## Instructions for the task:
Leaving the pictures aside, write out the whole listing below exactly.

## Raw data:

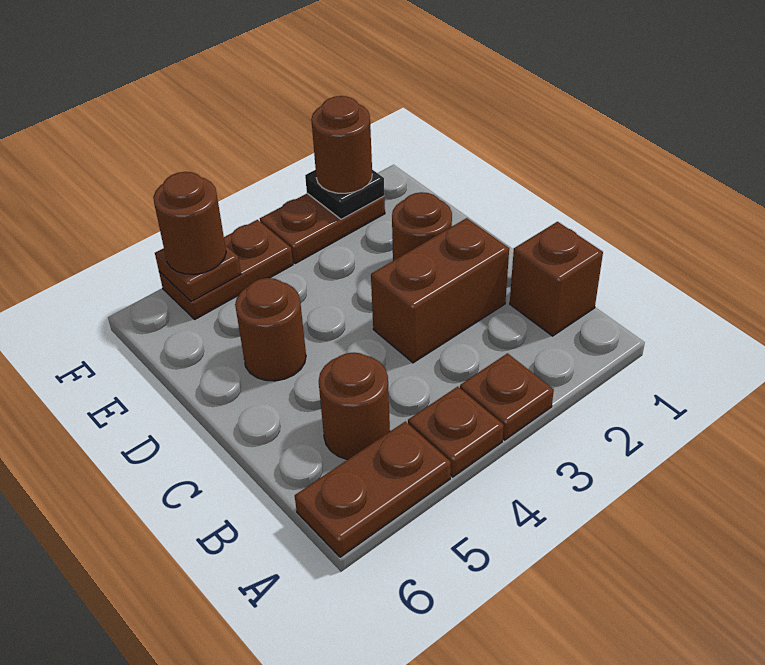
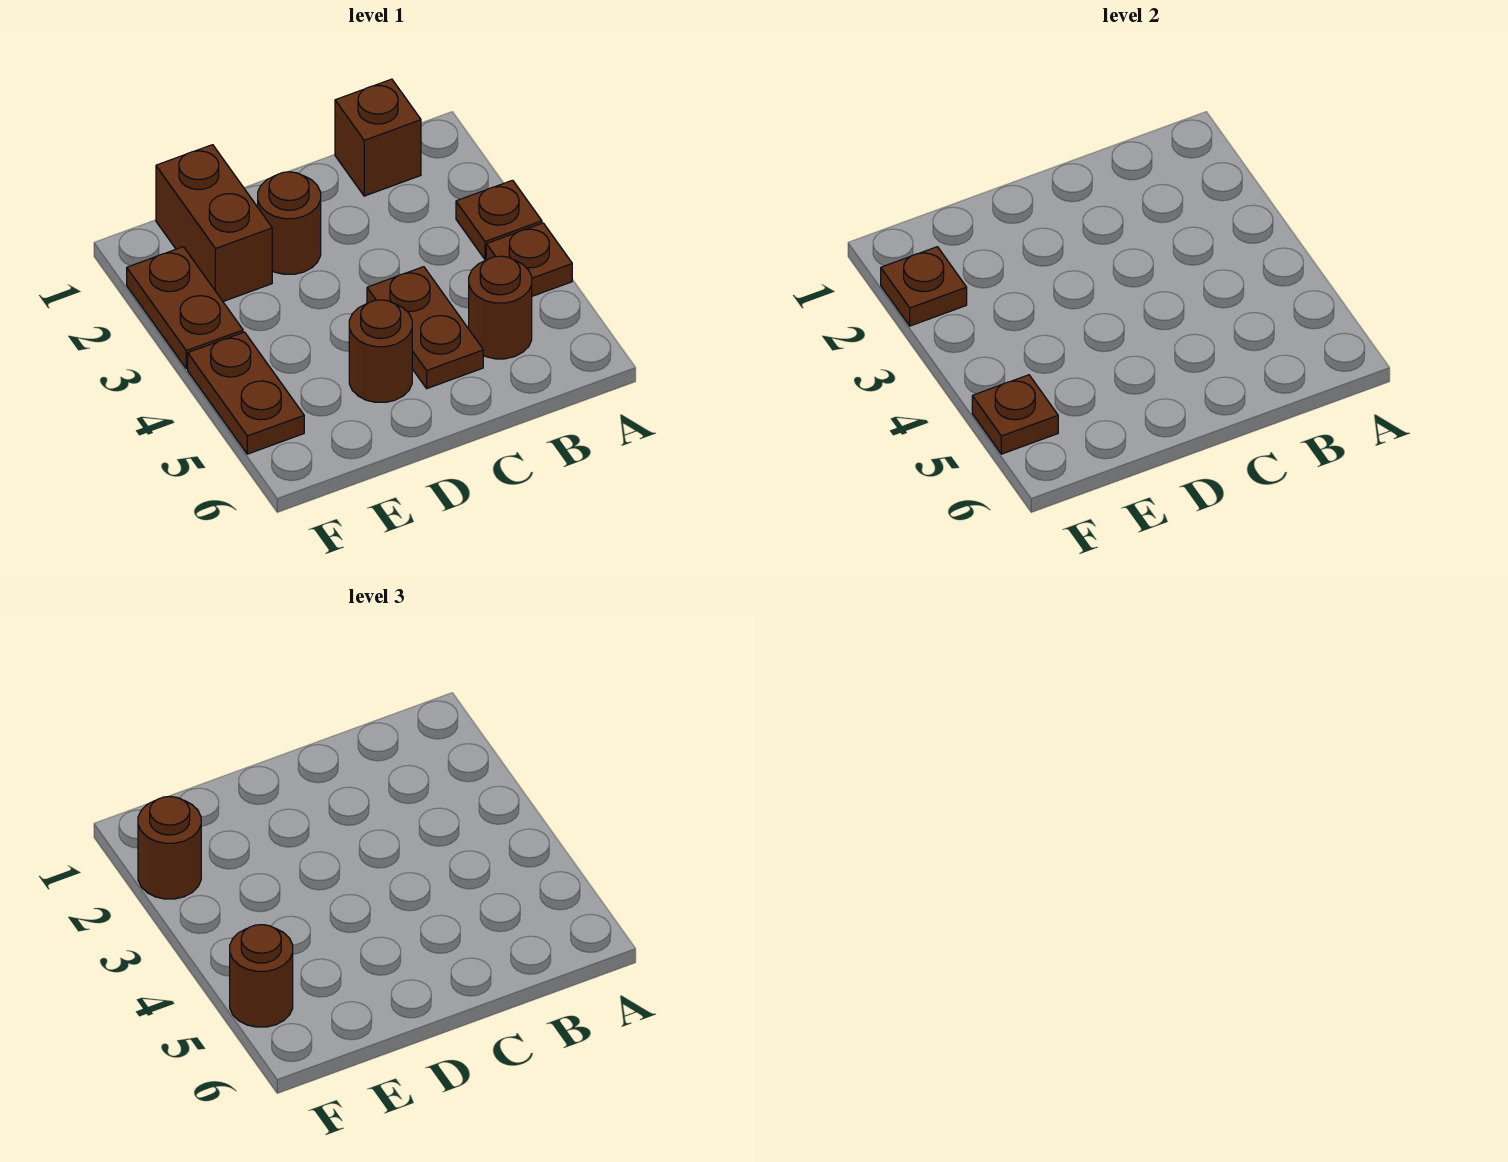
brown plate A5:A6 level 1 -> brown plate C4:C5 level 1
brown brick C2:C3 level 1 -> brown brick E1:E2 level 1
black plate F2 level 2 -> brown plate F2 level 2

## Answer section:
brown plate A5:A6 level 1 -> brown plate C4:C5 level 1
brown brick C2:C3 level 1 -> brown brick E1:E2 level 1
black plate F2 level 2 -> brown plate F2 level 2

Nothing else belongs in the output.